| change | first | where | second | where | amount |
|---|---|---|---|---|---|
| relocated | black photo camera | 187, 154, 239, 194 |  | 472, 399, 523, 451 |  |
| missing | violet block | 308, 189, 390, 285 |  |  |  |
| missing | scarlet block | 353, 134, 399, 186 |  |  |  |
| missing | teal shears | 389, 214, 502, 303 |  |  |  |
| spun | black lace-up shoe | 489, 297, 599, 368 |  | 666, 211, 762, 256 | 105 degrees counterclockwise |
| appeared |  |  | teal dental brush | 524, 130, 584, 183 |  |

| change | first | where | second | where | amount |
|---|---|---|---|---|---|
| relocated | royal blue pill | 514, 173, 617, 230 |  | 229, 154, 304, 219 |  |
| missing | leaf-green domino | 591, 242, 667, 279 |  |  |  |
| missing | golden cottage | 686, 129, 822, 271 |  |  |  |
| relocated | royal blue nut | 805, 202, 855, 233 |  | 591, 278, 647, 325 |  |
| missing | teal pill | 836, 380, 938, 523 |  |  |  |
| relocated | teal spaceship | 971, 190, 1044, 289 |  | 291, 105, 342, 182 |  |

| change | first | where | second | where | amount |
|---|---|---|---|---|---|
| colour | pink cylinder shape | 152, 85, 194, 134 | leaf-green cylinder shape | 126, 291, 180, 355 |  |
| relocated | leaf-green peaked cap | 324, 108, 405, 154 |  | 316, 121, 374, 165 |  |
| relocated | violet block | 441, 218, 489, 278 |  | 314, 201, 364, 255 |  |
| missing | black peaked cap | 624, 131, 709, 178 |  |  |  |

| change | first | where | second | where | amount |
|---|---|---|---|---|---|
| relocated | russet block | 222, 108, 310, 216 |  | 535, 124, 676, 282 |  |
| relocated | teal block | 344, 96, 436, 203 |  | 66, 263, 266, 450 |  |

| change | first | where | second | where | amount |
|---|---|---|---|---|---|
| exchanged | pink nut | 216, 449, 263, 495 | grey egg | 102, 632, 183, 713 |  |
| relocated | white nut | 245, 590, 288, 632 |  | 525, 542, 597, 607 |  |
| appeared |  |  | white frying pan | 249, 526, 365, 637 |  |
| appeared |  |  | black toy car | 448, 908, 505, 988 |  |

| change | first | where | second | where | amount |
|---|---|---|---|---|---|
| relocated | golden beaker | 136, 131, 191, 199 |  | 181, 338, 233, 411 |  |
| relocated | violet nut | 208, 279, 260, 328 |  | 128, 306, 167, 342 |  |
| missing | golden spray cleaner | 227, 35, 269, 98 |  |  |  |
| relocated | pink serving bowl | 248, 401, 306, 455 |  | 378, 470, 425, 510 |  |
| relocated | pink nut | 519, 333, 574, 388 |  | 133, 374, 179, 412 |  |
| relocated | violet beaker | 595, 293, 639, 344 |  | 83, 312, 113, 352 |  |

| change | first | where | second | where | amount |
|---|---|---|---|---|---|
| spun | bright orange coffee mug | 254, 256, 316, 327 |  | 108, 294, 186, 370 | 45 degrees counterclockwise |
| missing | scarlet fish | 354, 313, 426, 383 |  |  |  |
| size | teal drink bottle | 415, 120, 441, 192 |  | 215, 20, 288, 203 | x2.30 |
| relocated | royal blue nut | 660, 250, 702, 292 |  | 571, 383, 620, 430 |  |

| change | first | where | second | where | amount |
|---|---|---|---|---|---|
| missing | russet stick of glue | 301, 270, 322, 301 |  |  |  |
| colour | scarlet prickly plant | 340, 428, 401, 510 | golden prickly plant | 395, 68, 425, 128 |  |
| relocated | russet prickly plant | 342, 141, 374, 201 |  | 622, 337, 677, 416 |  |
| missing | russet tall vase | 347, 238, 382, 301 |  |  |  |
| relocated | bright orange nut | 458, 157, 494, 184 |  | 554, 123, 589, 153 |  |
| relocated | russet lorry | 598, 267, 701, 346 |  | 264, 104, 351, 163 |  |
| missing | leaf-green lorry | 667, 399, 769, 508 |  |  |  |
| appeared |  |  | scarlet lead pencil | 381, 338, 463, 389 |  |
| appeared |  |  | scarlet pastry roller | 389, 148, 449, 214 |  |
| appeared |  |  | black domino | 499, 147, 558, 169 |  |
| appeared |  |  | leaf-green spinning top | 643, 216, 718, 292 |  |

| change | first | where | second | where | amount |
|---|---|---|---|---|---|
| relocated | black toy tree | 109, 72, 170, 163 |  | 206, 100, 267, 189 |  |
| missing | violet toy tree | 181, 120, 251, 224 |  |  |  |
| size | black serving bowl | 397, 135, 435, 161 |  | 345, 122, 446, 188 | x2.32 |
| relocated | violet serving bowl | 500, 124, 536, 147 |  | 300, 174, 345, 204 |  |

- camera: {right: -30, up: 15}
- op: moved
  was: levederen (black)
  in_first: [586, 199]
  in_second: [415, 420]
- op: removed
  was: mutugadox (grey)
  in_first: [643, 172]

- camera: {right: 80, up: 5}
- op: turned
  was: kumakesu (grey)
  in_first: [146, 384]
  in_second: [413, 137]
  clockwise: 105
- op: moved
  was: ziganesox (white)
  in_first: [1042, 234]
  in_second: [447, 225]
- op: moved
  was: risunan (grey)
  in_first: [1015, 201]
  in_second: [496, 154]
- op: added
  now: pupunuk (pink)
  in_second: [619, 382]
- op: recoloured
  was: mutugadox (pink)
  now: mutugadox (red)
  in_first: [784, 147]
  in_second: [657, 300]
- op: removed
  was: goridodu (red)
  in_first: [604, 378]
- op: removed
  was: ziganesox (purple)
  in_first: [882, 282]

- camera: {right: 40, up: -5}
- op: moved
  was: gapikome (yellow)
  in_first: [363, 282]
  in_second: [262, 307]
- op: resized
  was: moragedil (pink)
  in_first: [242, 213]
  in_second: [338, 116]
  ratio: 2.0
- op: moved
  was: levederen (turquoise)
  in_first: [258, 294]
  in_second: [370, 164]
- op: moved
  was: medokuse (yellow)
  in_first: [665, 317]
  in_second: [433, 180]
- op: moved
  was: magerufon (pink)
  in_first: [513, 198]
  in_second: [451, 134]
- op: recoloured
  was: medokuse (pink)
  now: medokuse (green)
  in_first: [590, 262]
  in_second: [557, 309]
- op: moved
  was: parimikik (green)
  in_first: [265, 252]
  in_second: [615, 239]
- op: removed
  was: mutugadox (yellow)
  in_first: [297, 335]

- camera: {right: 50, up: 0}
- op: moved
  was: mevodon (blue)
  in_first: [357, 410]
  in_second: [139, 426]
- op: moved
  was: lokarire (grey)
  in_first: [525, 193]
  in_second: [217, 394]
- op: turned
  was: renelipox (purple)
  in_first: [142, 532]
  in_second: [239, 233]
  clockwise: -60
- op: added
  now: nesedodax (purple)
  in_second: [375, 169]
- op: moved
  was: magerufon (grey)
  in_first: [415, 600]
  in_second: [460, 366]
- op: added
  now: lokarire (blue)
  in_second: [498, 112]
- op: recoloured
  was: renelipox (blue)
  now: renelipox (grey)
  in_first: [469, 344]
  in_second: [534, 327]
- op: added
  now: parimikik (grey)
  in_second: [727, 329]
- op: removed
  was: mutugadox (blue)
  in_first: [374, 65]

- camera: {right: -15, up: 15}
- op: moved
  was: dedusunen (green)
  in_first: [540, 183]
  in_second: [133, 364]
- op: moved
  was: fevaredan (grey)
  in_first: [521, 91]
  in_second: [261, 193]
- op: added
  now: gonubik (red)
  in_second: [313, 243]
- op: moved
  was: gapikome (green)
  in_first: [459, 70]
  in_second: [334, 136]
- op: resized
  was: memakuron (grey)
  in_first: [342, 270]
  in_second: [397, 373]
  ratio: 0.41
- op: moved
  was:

→ ASSIGNED TASK:
Return the material exactly as it was provided.

→ ANSWER BOX:
| change | first | where | second | where | amount |
|---|---|---|---|---|---|
| relocated | black photo camera | 187, 154, 239, 194 |  | 472, 399, 523, 451 |  |
| missing | violet block | 308, 189, 390, 285 |  |  |  |
| missing | scarlet block | 353, 134, 399, 186 |  |  |  |
| missing | teal shears | 389, 214, 502, 303 |  |  |  |
| spun | black lace-up shoe | 489, 297, 599, 368 |  | 666, 211, 762, 256 | 105 degrees counterclockwise |
| appeared |  |  | teal dental brush | 524, 130, 584, 183 |  |

| change | first | where | second | where | amount |
|---|---|---|---|---|---|
| relocated | royal blue pill | 514, 173, 617, 230 |  | 229, 154, 304, 219 |  |
| missing | leaf-green domino | 591, 242, 667, 279 |  |  |  |
| missing | golden cottage | 686, 129, 822, 271 |  |  |  |
| relocated | royal blue nut | 805, 202, 855, 233 |  | 591, 278, 647, 325 |  |
| missing | teal pill | 836, 380, 938, 523 |  |  |  |
| relocated | teal spaceship | 971, 190, 1044, 289 |  | 291, 105, 342, 182 |  |

| change | first | where | second | where | amount |
|---|---|---|---|---|---|
| colour | pink cylinder shape | 152, 85, 194, 134 | leaf-green cylinder shape | 126, 291, 180, 355 |  |
| relocated | leaf-green peaked cap | 324, 108, 405, 154 |  | 316, 121, 374, 165 |  |
| relocated | violet block | 441, 218, 489, 278 |  | 314, 201, 364, 255 |  |
| missing | black peaked cap | 624, 131, 709, 178 |  |  |  |

| change | first | where | second | where | amount |
|---|---|---|---|---|---|
| relocated | russet block | 222, 108, 310, 216 |  | 535, 124, 676, 282 |  |
| relocated | teal block | 344, 96, 436, 203 |  | 66, 263, 266, 450 |  |

| change | first | where | second | where | amount |
|---|---|---|---|---|---|
| exchanged | pink nut | 216, 449, 263, 495 | grey egg | 102, 632, 183, 713 |  |
| relocated | white nut | 245, 590, 288, 632 |  | 525, 542, 597, 607 |  |
| appeared |  |  | white frying pan | 249, 526, 365, 637 |  |
| appeared |  |  | black toy car | 448, 908, 505, 988 |  |

| change | first | where | second | where | amount |
|---|---|---|---|---|---|
| relocated | golden beaker | 136, 131, 191, 199 |  | 181, 338, 233, 411 |  |
| relocated | violet nut | 208, 279, 260, 328 |  | 128, 306, 167, 342 |  |
| missing | golden spray cleaner | 227, 35, 269, 98 |  |  |  |
| relocated | pink serving bowl | 248, 401, 306, 455 |  | 378, 470, 425, 510 |  |
| relocated | pink nut | 519, 333, 574, 388 |  | 133, 374, 179, 412 |  |
| relocated | violet beaker | 595, 293, 639, 344 |  | 83, 312, 113, 352 |  |

| change | first | where | second | where | amount |
|---|---|---|---|---|---|
| spun | bright orange coffee mug | 254, 256, 316, 327 |  | 108, 294, 186, 370 | 45 degrees counterclockwise |
| missing | scarlet fish | 354, 313, 426, 383 |  |  |  |
| size | teal drink bottle | 415, 120, 441, 192 |  | 215, 20, 288, 203 | x2.30 |
| relocated | royal blue nut | 660, 250, 702, 292 |  | 571, 383, 620, 430 |  |

| change | first | where | second | where | amount |
|---|---|---|---|---|---|
| missing | russet stick of glue | 301, 270, 322, 301 |  |  |  |
| colour | scarlet prickly plant | 340, 428, 401, 510 | golden prickly plant | 395, 68, 425, 128 |  |
| relocated | russet prickly plant | 342, 141, 374, 201 |  | 622, 337, 677, 416 |  |
| missing | russet tall vase | 347, 238, 382, 301 |  |  |  |
| relocated | bright orange nut | 458, 157, 494, 184 |  | 554, 123, 589, 153 |  |
| relocated | russet lorry | 598, 267, 701, 346 |  | 264, 104, 351, 163 |  |
| missing | leaf-green lorry | 667, 399, 769, 508 |  |  |  |
| appeared |  |  | scarlet lead pencil | 381, 338, 463, 389 |  |
| appeared |  |  | scarlet pastry roller | 389, 148, 449, 214 |  |
| appeared |  |  | black domino | 499, 147, 558, 169 |  |
| appeared |  |  | leaf-green spinning top | 643, 216, 718, 292 |  |

| change | first | where | second | where | amount |
|---|---|---|---|---|---|
| relocated | black toy tree | 109, 72, 170, 163 |  | 206, 100, 267, 189 |  |
| missing | violet toy tree | 181, 120, 251, 224 |  |  |  |
| size | black serving bowl | 397, 135, 435, 161 |  | 345, 122, 446, 188 | x2.32 |
| relocated | violet serving bowl | 500, 124, 536, 147 |  | 300, 174, 345, 204 |  |

- camera: {right: -30, up: 15}
- op: moved
  was: levederen (black)
  in_first: [586, 199]
  in_second: [415, 420]
- op: removed
  was: mutugadox (grey)
  in_first: [643, 172]

- camera: {right: 80, up: 5}
- op: turned
  was: kumakesu (grey)
  in_first: [146, 384]
  in_second: [413, 137]
  clockwise: 105
- op: moved
  was: ziganesox (white)
  in_first: [1042, 234]
  in_second: [447, 225]
- op: moved
  was: risunan (grey)
  in_first: [1015, 201]
  in_second: [496, 154]
- op: added
  now: pupunuk (pink)
  in_second: [619, 382]
- op: recoloured
  was: mutugadox (pink)
  now: mutugadox (red)
  in_first: [784, 147]
  in_second: [657, 300]
- op: removed
  was: goridodu (red)
  in_first: [604, 378]
- op: removed
  was: ziganesox (purple)
  in_first: [882, 282]

- camera: {right: 40, up: -5}
- op: moved
  was: gapikome (yellow)
  in_first: [363, 282]
  in_second: [262, 307]
- op: resized
  was: moragedil (pink)
  in_first: [242, 213]
  in_second: [338, 116]
  ratio: 2.0
- op: moved
  was: levederen (turquoise)
  in_first: [258, 294]
  in_second: [370, 164]
- op: moved
  was: medokuse (yellow)
  in_first: [665, 317]
  in_second: [433, 180]
- op: moved
  was: magerufon (pink)
  in_first: [513, 198]
  in_second: [451, 134]
- op: recoloured
  was: medokuse (pink)
  now: medokuse (green)
  in_first: [590, 262]
  in_second: [557, 309]
- op: moved
  was: parimikik (green)
  in_first: [265, 252]
  in_second: [615, 239]
- op: removed
  was: mutugadox (yellow)
  in_first: [297, 335]

- camera: {right: 50, up: 0}
- op: moved
  was: mevodon (blue)
  in_first: [357, 410]
  in_second: [139, 426]
- op: moved
  was: lokarire (grey)
  in_first: [525, 193]
  in_second: [217, 394]
- op: turned
  was: renelipox (purple)
  in_first: [142, 532]
  in_second: [239, 233]
  clockwise: -60
- op: added
  now: nesedodax (purple)
  in_second: [375, 169]
- op: moved
  was: magerufon (grey)
  in_first: [415, 600]
  in_second: [460, 366]
- op: added
  now: lokarire (blue)
  in_second: [498, 112]
- op: recoloured
  was: renelipox (blue)
  now: renelipox (grey)
  in_first: [469, 344]
  in_second: [534, 327]
- op: added
  now: parimikik (grey)
  in_second: [727, 329]
- op: removed
  was: mutugadox (blue)
  in_first: [374, 65]

- camera: {right: -15, up: 15}
- op: moved
  was: dedusunen (green)
  in_first: [540, 183]
  in_second: [133, 364]
- op: moved
  was: fevaredan (grey)
  in_first: [521, 91]
  in_second: [261, 193]
- op: added
  now: gonubik (red)
  in_second: [313, 243]
- op: moved
  was: gapikome (green)
  in_first: [459, 70]
  in_second: [334, 136]
- op: resized
  was: memakuron (grey)
  in_first: [342, 270]
  in_second: [397, 373]
  ratio: 0.41
- op: moved
  was:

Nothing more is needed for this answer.